DIRECTIONS =
Please copy all of the data that follows exactly, leaving any pictures out.

INFORMATION =
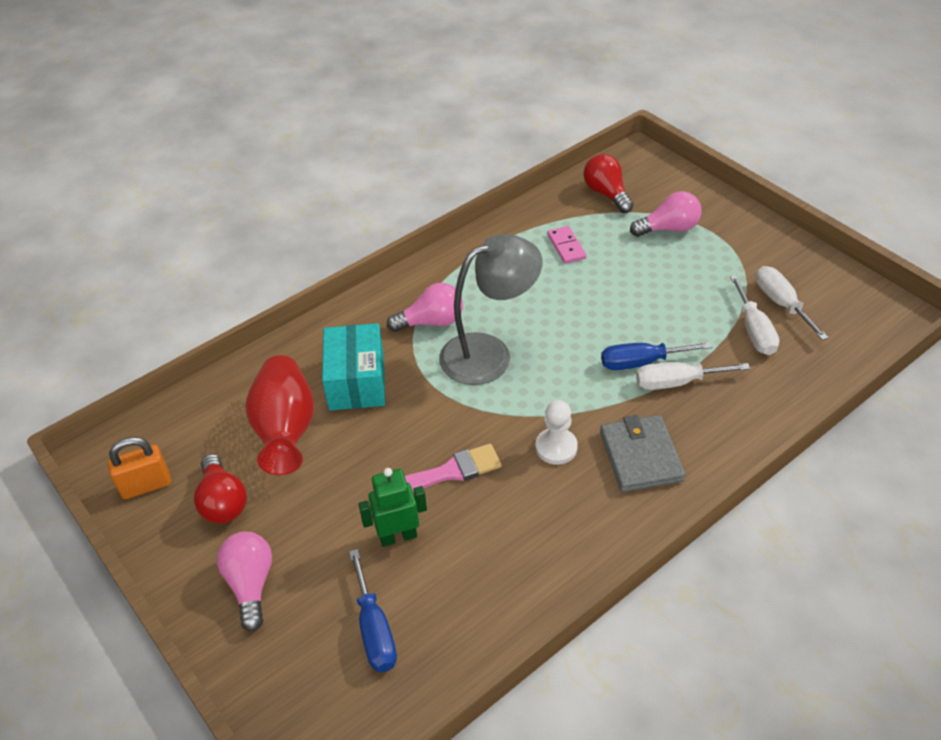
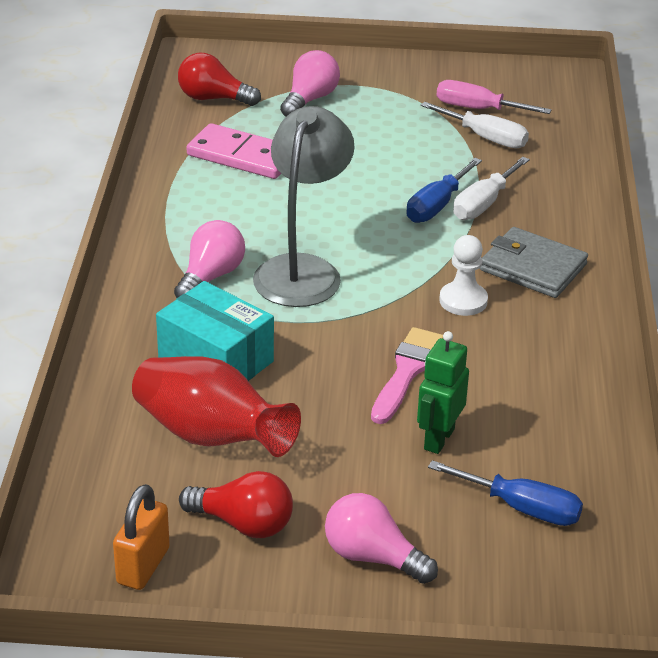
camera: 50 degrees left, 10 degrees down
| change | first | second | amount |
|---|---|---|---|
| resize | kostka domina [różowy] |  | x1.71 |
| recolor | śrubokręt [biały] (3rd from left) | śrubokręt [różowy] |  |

TASK SOLUTION =
camera: 50 degrees left, 10 degrees down
| change | first | second | amount |
|---|---|---|---|
| resize | kostka domina [różowy] |  | x1.71 |
| recolor | śrubokręt [biały] (3rd from left) | śrubokręt [różowy] |  |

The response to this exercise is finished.